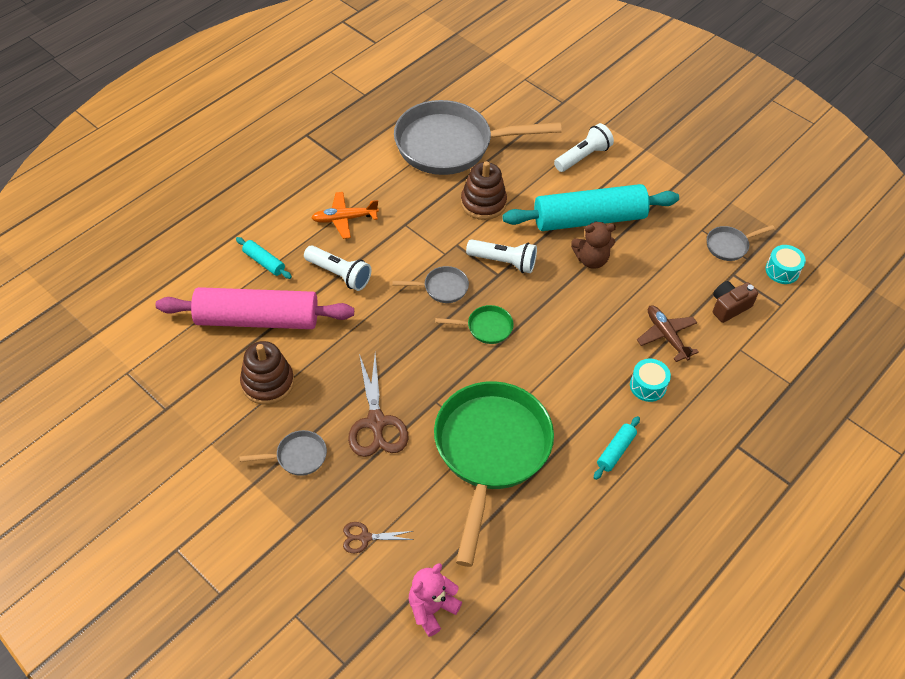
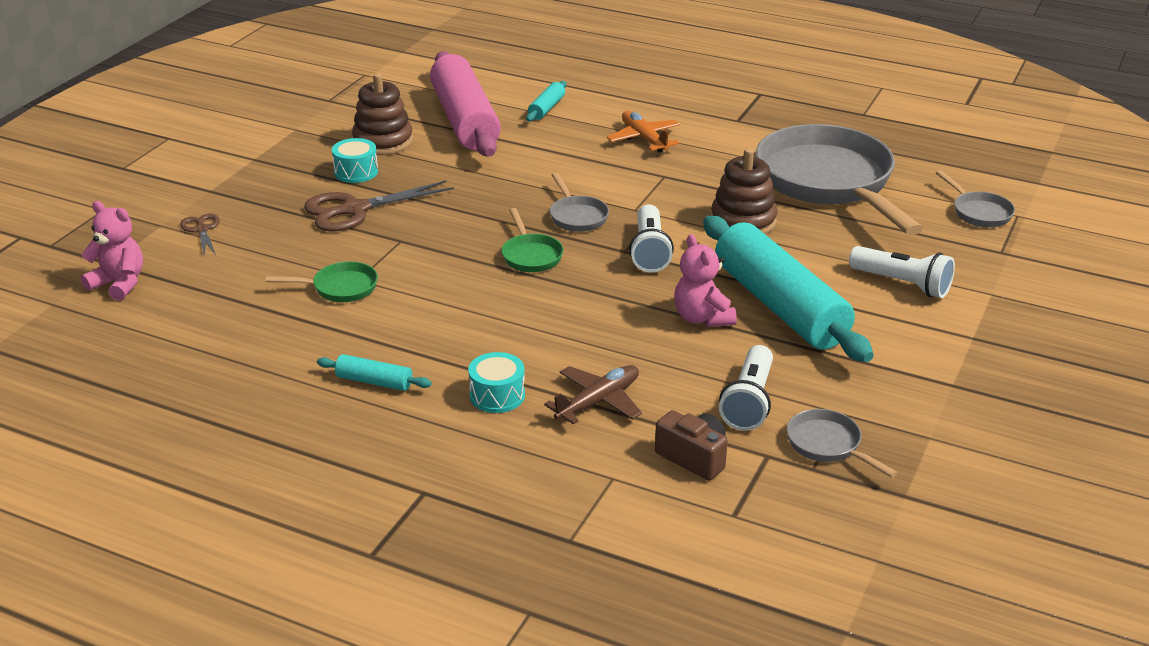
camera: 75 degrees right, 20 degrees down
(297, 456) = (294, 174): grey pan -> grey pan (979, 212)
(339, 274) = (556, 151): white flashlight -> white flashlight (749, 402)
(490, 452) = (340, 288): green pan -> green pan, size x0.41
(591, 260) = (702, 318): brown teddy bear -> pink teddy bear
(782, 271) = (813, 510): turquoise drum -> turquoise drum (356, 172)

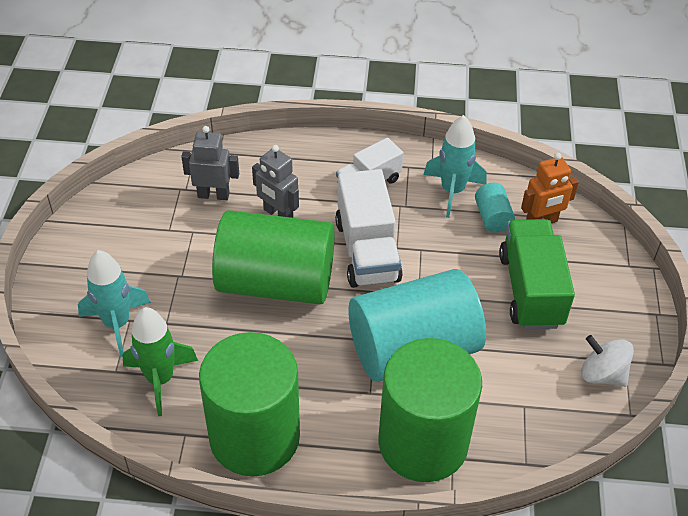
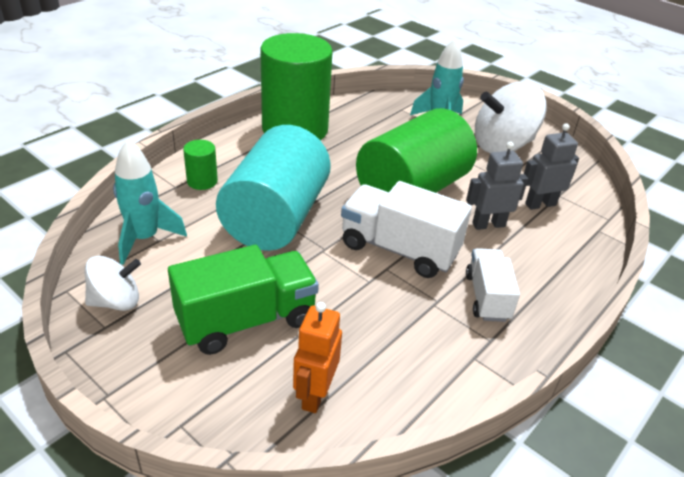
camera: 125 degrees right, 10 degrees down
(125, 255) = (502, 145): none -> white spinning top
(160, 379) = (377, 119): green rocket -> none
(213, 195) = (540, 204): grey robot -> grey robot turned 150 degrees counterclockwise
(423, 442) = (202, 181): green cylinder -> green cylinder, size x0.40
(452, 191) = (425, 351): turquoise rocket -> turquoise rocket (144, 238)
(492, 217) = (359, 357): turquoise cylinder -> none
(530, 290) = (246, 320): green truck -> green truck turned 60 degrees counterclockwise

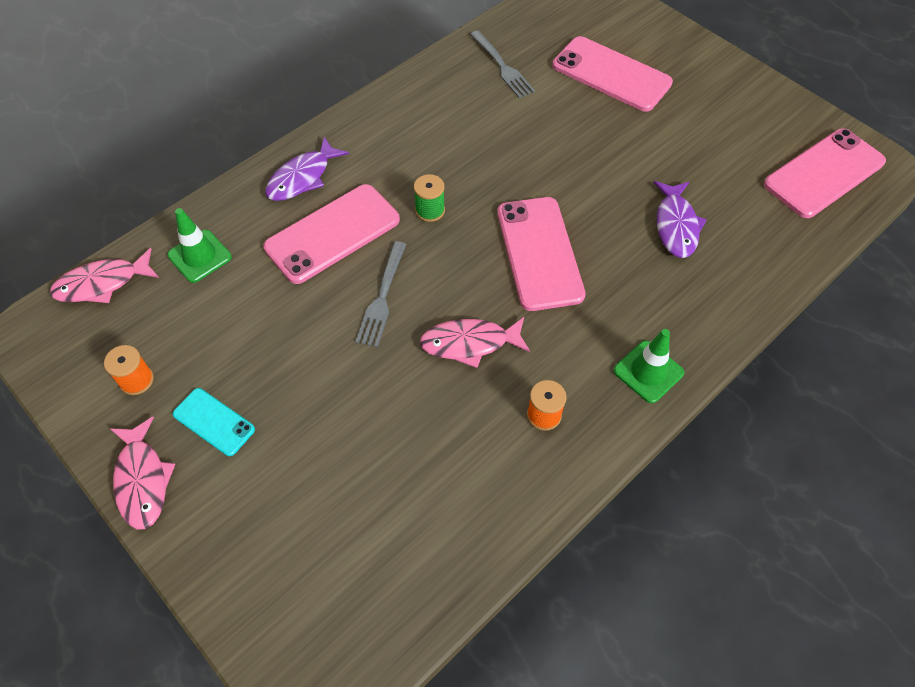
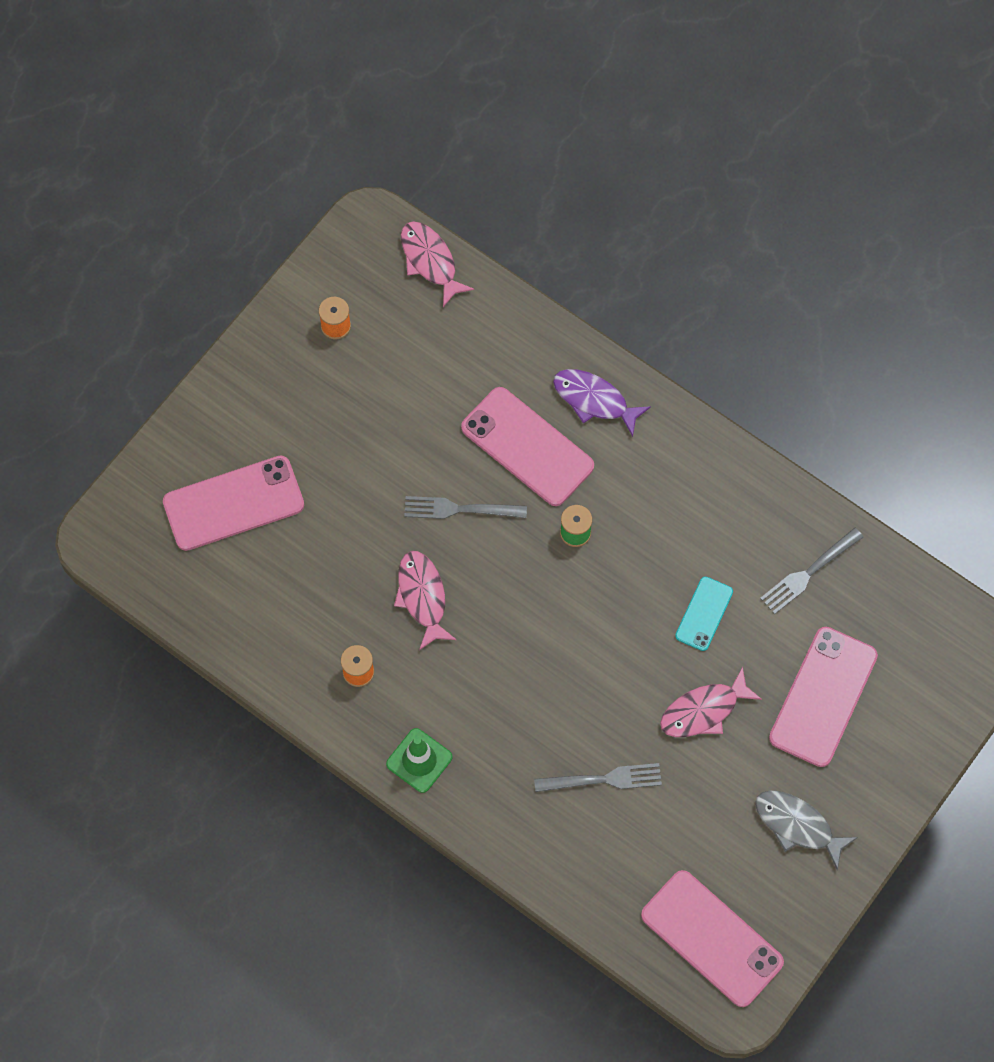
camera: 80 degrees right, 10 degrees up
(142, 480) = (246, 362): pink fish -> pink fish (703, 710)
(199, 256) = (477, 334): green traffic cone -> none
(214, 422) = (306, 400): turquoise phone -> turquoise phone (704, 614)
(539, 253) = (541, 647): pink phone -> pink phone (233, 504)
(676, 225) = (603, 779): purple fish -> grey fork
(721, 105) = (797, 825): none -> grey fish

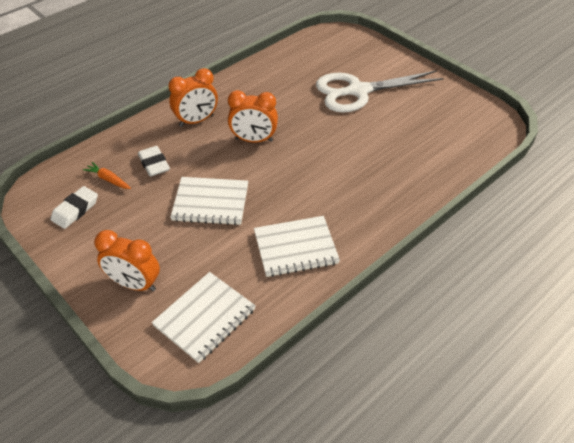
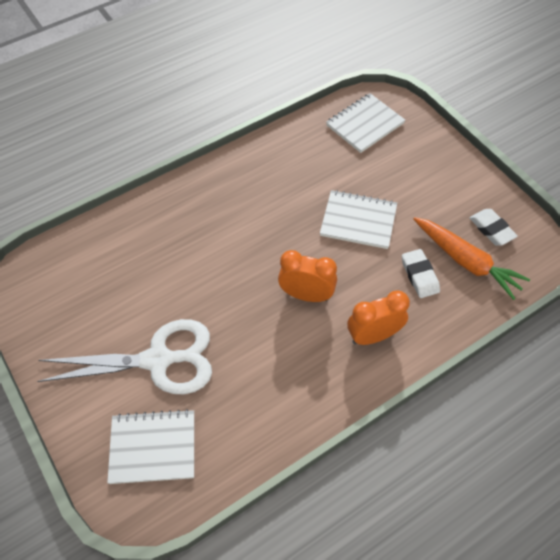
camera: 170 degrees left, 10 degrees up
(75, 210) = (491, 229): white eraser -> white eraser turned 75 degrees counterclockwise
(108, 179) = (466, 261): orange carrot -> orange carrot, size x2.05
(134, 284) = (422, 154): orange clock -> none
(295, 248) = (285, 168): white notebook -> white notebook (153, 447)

========================

**WHAT IS EXPECTED:**
Within the material above, only the stretch from the line holding "(297, 456) = (294, 174): grey" through the line holding "(75, 210) = (491, 229): white" is to be restated exactly. Pictures are dropped.

**TASK SOLUTION:**
(297, 456) = (294, 174): grey pan -> grey pan (979, 212)
(339, 274) = (556, 151): white flashlight -> white flashlight (749, 402)
(490, 452) = (340, 288): green pan -> green pan, size x0.41
(591, 260) = (702, 318): brown teddy bear -> pink teddy bear
(782, 271) = (813, 510): turquoise drum -> turquoise drum (356, 172)

camera: 125 degrees right, 10 degrees down
(125, 255) = (502, 145): none -> white spinning top
(160, 379) = (377, 119): green rocket -> none
(213, 195) = (540, 204): grey robot -> grey robot turned 150 degrees counterclockwise
(423, 442) = (202, 181): green cylinder -> green cylinder, size x0.40
(452, 191) = (425, 351): turquoise rocket -> turquoise rocket (144, 238)
(492, 217) = (359, 357): turquoise cylinder -> none
(530, 290) = (246, 320): green truck -> green truck turned 60 degrees counterclockwise

camera: 80 degrees right, 10 degrees up
(142, 480) = (246, 362): pink fish -> pink fish (703, 710)
(199, 256) = (477, 334): green traffic cone -> none
(214, 422) = (306, 400): turquoise phone -> turquoise phone (704, 614)
(539, 253) = (541, 647): pink phone -> pink phone (233, 504)
(676, 225) = (603, 779): purple fish -> grey fork
(721, 105) = (797, 825): none -> grey fish

camera: 170 degrees left, 10 degrees up
(75, 210) = (491, 229): white eraser -> white eraser turned 75 degrees counterclockwise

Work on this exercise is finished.